• _Dataset items_

###

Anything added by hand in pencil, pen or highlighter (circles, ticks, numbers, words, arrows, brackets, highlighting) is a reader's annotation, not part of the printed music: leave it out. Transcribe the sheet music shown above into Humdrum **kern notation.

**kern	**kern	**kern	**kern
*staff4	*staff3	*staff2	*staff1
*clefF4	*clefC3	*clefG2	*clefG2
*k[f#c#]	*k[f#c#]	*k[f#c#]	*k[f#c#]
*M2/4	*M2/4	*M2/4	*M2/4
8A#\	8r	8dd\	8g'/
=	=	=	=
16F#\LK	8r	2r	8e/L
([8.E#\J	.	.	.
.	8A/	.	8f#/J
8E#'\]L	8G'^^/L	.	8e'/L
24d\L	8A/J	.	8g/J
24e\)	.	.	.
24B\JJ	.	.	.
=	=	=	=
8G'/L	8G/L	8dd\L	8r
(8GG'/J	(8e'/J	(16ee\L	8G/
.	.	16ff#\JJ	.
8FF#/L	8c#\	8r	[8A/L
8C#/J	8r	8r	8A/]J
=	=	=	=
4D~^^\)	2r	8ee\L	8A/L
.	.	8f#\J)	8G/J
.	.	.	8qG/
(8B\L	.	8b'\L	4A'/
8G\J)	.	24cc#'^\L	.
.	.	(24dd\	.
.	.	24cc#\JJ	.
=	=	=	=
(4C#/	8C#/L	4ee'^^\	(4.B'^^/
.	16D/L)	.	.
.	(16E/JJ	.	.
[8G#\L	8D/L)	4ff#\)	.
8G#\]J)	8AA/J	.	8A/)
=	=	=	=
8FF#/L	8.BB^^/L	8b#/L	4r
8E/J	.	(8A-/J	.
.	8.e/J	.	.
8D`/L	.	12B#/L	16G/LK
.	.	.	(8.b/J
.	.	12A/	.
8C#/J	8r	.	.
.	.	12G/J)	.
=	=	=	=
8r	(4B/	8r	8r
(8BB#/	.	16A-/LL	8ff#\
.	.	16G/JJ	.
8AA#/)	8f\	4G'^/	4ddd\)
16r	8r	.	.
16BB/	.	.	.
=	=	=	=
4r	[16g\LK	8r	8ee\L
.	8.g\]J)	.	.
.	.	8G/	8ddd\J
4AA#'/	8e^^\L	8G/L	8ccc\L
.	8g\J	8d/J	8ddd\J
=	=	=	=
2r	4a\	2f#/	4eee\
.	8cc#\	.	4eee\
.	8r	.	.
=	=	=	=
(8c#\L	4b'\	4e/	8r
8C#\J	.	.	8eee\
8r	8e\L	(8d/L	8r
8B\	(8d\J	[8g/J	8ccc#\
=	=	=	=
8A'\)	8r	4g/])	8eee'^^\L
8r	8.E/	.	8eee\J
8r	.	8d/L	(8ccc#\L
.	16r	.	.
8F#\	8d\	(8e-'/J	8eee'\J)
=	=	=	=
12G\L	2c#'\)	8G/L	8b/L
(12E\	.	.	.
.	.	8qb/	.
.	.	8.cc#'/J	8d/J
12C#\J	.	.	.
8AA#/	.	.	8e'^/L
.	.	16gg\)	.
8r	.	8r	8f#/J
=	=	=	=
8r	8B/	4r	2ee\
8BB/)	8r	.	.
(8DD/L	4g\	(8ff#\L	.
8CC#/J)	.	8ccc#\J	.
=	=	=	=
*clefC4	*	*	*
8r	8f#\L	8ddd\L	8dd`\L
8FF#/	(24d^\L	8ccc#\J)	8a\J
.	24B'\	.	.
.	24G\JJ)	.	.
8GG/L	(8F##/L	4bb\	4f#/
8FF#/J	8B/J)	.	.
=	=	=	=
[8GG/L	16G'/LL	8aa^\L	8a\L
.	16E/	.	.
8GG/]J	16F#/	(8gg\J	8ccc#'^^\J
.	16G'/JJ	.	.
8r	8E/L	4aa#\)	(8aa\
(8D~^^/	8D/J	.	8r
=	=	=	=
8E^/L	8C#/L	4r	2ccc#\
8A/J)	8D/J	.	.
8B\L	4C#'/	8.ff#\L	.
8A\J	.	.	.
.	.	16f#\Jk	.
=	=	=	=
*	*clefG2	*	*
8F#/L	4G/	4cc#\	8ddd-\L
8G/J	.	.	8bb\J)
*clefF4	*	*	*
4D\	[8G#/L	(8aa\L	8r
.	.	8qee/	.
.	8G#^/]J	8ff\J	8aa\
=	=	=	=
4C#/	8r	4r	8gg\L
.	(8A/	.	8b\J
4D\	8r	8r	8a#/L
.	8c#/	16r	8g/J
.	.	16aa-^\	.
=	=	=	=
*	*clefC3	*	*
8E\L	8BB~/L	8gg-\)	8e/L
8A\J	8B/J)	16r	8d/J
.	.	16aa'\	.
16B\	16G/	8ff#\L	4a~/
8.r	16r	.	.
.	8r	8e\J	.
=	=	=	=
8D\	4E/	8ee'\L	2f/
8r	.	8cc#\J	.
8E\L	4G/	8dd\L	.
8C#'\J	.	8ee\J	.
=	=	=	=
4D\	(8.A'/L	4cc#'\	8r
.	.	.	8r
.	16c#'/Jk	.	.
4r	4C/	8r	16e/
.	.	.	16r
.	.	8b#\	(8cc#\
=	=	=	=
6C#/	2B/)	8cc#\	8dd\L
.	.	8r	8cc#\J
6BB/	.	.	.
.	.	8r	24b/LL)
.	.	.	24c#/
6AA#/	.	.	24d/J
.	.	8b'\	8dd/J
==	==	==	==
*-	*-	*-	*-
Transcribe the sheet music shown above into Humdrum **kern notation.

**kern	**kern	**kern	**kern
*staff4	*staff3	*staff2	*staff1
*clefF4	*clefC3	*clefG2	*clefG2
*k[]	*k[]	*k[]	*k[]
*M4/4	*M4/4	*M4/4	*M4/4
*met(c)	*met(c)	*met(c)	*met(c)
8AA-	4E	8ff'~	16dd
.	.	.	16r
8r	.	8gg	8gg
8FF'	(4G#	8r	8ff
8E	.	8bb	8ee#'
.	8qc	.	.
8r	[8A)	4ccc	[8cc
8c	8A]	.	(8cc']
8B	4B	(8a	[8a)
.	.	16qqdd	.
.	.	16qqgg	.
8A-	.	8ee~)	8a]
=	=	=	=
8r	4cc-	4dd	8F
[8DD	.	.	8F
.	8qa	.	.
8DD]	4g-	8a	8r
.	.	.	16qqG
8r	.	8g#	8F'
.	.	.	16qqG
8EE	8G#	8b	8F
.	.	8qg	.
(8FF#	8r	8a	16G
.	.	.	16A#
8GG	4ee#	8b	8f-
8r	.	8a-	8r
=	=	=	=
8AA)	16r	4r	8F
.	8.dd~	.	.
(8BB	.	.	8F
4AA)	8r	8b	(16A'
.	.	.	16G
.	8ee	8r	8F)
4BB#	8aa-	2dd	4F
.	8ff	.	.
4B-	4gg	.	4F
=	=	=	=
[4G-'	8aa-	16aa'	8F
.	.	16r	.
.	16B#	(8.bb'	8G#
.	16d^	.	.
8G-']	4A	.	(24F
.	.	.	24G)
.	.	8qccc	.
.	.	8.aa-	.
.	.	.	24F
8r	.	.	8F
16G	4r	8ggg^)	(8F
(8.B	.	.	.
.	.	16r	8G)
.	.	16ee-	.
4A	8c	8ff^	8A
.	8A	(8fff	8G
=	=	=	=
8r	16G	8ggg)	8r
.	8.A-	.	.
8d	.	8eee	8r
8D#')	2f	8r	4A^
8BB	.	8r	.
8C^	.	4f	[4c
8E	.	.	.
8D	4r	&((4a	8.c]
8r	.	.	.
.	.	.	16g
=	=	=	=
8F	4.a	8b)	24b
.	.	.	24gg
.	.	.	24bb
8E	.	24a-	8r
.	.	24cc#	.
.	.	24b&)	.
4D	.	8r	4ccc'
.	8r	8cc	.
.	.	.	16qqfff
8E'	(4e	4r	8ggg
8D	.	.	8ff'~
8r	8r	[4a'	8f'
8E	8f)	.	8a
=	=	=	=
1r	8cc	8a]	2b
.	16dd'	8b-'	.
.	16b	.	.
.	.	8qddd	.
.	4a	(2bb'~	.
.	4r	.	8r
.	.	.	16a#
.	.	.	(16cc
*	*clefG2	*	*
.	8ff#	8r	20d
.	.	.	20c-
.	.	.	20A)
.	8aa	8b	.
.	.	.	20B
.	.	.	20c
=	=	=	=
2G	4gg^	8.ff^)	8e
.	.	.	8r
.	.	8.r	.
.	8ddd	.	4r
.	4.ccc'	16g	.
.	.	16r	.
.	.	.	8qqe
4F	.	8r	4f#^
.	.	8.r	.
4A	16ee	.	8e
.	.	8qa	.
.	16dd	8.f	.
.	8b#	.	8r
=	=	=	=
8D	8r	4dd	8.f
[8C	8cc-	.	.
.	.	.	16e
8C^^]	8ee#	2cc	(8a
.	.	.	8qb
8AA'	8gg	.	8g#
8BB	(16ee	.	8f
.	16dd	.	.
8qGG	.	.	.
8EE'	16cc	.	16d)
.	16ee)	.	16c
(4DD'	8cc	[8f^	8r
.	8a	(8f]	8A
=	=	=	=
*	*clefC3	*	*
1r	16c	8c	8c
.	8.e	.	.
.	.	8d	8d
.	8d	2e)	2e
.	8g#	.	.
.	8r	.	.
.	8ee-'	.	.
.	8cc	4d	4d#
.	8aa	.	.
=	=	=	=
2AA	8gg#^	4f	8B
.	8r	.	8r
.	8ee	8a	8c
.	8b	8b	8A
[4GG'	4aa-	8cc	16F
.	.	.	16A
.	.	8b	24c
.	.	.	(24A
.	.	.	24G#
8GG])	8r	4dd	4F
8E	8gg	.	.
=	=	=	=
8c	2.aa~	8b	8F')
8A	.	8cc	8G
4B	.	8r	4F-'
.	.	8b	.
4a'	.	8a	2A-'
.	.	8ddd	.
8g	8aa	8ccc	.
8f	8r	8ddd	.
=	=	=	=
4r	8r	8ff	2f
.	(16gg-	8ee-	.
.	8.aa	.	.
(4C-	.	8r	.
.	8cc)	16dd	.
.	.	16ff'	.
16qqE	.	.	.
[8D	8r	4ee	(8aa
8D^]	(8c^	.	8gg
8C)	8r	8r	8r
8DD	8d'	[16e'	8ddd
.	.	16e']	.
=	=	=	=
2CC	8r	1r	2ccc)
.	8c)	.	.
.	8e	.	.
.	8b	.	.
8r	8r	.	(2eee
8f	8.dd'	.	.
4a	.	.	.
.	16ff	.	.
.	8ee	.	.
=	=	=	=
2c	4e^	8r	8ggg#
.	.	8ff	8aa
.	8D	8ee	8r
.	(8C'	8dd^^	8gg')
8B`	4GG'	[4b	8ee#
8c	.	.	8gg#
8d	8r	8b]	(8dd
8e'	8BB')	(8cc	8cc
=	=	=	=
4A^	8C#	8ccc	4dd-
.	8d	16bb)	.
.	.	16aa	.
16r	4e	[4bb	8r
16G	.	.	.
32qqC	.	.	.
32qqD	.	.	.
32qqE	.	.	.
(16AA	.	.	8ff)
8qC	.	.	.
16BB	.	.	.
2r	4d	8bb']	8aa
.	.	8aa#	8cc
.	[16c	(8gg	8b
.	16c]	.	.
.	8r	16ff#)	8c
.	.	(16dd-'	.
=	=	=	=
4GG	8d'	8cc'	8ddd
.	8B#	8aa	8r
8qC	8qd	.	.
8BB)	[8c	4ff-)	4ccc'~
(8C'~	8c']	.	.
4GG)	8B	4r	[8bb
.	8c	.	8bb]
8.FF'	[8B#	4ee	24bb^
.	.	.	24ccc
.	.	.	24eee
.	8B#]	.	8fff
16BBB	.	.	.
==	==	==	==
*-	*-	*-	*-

###

Pull out each line of the items that contains the word "sheet", and copy those lines in order.

• _Written answer_
Anything added by hand in pencil, pen or highlighter (circles, ticks, numbers, words, arrows, brackets, highlighting) is a reader's annotation, not part of the printed music: leave it out. Transcribe the sheet music shown above into Humdrum **kern notation.
Transcribe the sheet music shown above into Humdrum **kern notation.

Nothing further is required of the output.